[RECORDS PROVIDED — start]

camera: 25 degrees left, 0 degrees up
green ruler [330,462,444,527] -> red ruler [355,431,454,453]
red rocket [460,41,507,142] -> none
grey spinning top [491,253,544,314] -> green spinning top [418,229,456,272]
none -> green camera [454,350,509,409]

[RECORDS PROVIDED — finish]
[RECORDS PROVIDED — start]

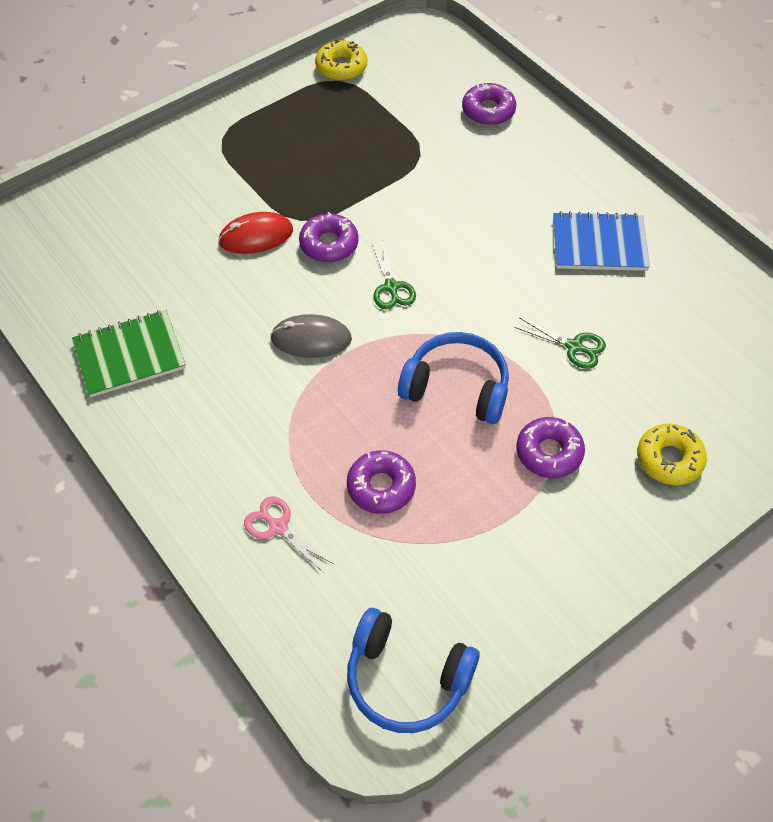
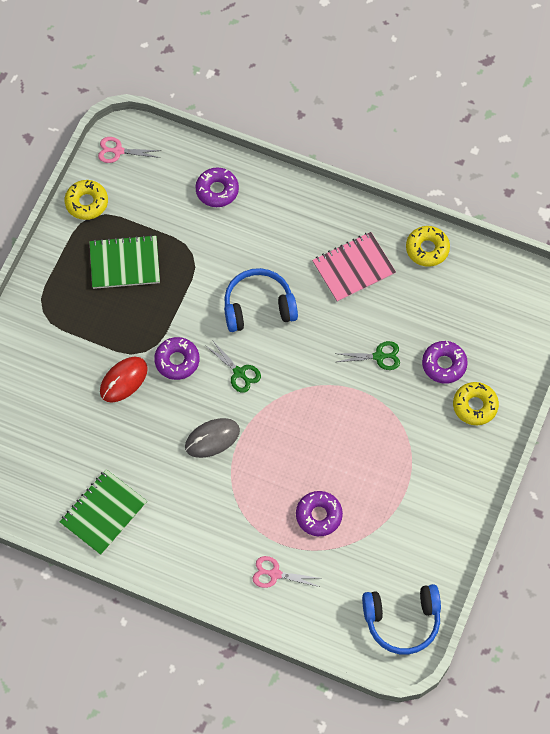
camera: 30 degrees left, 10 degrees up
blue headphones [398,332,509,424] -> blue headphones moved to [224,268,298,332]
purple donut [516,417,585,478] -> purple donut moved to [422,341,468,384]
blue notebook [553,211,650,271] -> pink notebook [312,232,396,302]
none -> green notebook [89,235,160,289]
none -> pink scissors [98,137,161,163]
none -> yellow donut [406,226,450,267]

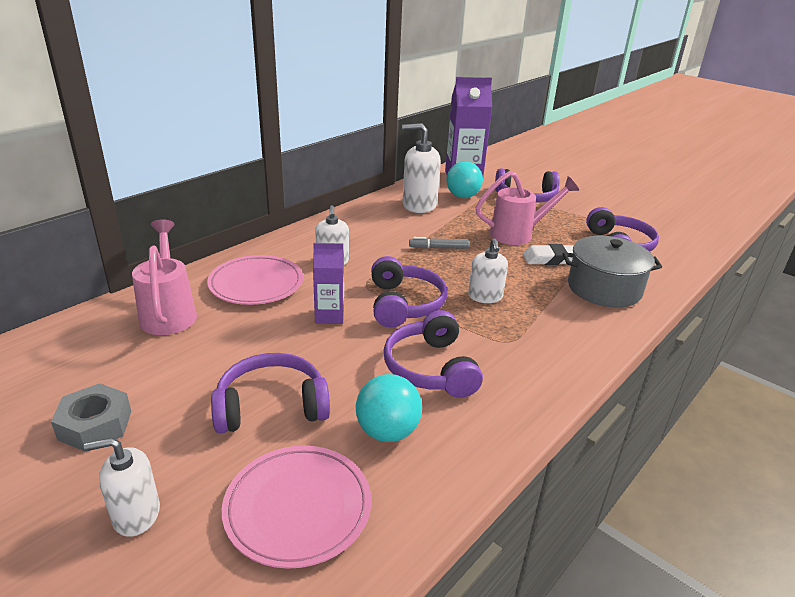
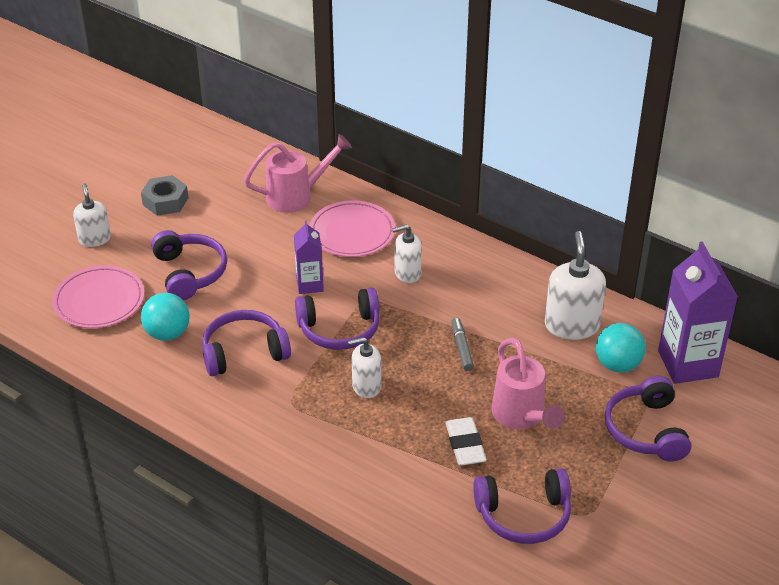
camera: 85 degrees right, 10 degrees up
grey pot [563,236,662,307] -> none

[RECORDS PROVIDED — finish]
[RECORDS PROVIDED — start]

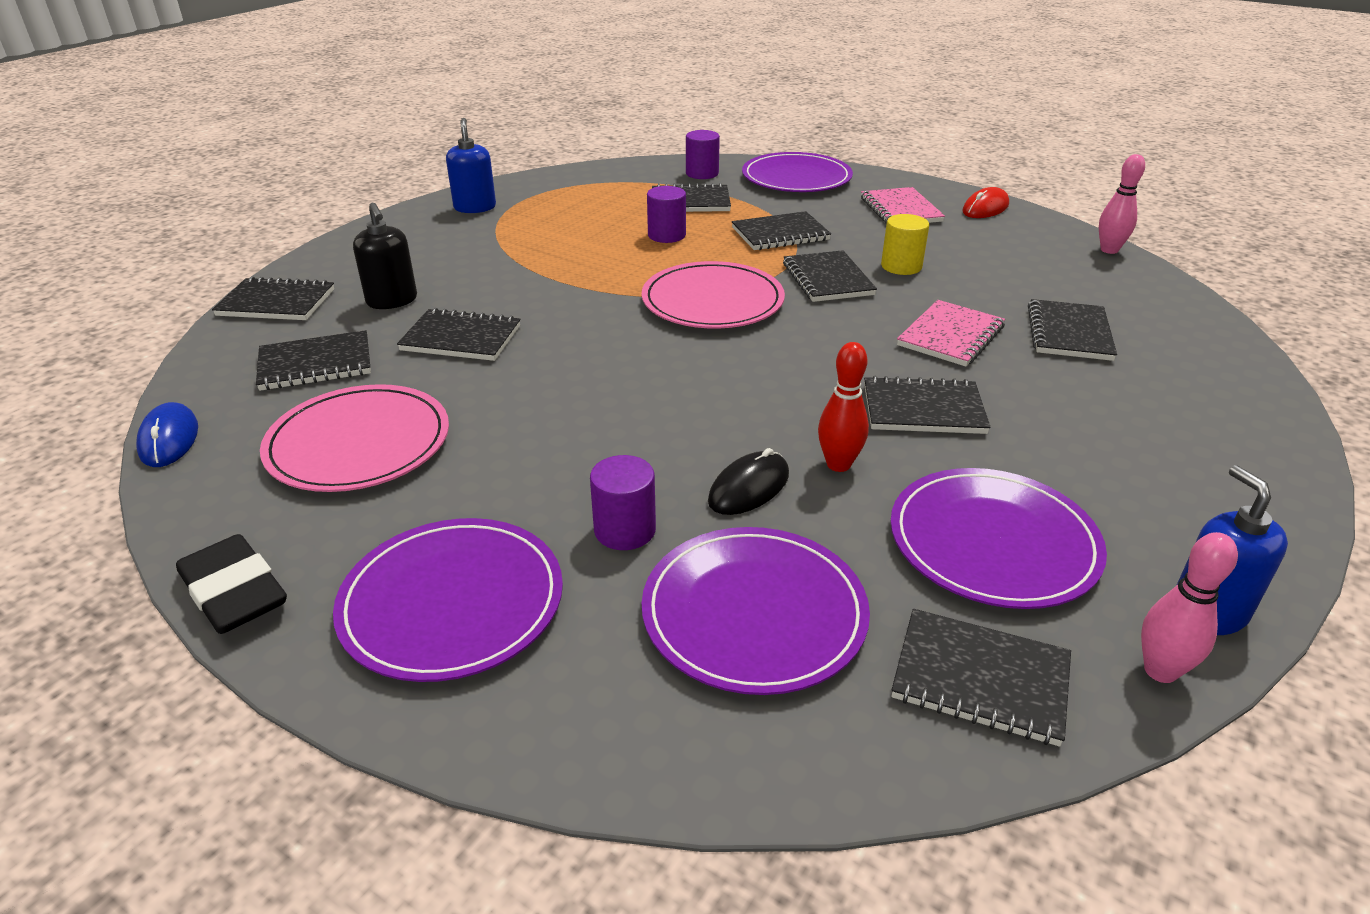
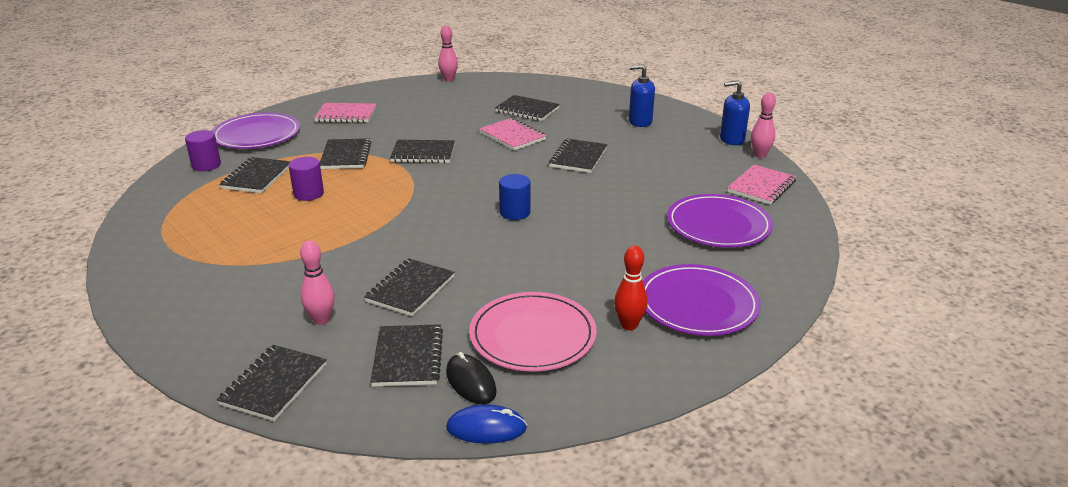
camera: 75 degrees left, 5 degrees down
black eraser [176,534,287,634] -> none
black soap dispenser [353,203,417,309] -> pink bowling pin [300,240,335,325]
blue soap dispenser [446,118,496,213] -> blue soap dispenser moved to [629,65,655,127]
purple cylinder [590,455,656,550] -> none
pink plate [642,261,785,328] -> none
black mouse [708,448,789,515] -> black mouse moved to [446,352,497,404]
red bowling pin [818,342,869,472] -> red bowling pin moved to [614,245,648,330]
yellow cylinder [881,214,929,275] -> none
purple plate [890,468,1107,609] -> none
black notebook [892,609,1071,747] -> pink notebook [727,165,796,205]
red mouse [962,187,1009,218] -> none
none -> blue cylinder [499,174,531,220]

[RECORDS PROVIDED — finish]

> TASK DESCRIPTION
For the lines above, output exactly those from the line containing "black soap dispenser" through the line containing "none -> blue cylinder [499,174,531,220]", and skip the others.

> RESULT OF THIS EXERCISE
black soap dispenser [353,203,417,309] -> pink bowling pin [300,240,335,325]
blue soap dispenser [446,118,496,213] -> blue soap dispenser moved to [629,65,655,127]
purple cylinder [590,455,656,550] -> none
pink plate [642,261,785,328] -> none
black mouse [708,448,789,515] -> black mouse moved to [446,352,497,404]
red bowling pin [818,342,869,472] -> red bowling pin moved to [614,245,648,330]
yellow cylinder [881,214,929,275] -> none
purple plate [890,468,1107,609] -> none
black notebook [892,609,1071,747] -> pink notebook [727,165,796,205]
red mouse [962,187,1009,218] -> none
none -> blue cylinder [499,174,531,220]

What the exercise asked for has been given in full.